What the task asks:
All of the data below should be printed again word for word, pictures excluded.

The data:
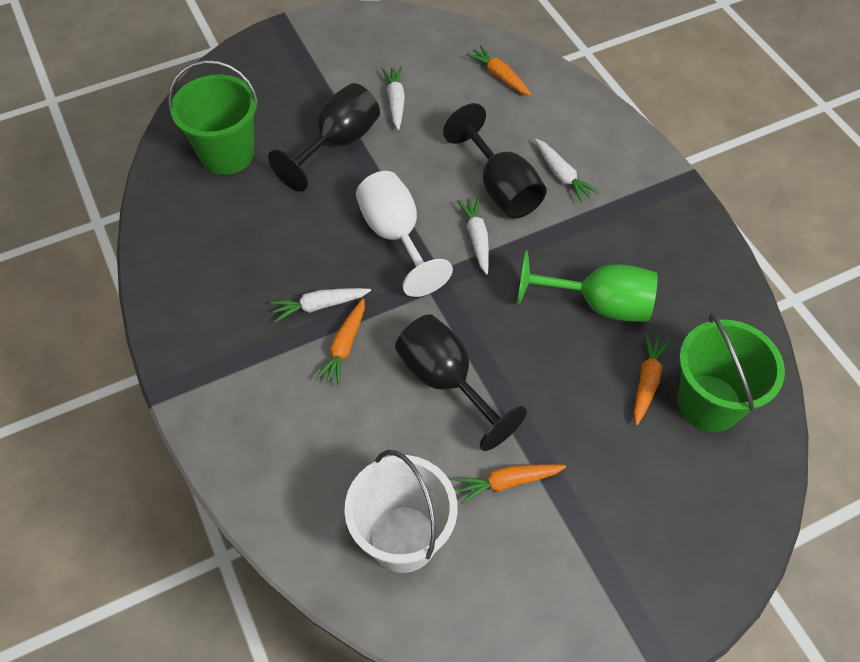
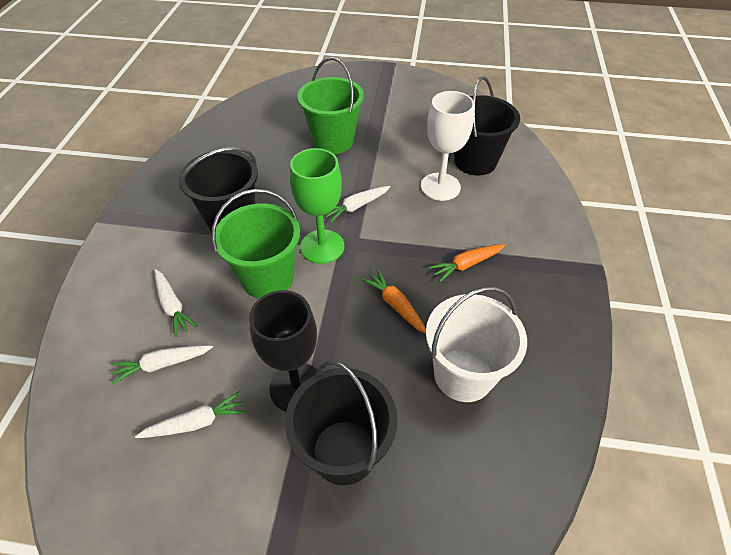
black bucket: 0 -> 3
black goblet: 3 -> 1
orange carrot: 4 -> 2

Task answer:
black bucket: 0 -> 3
black goblet: 3 -> 1
orange carrot: 4 -> 2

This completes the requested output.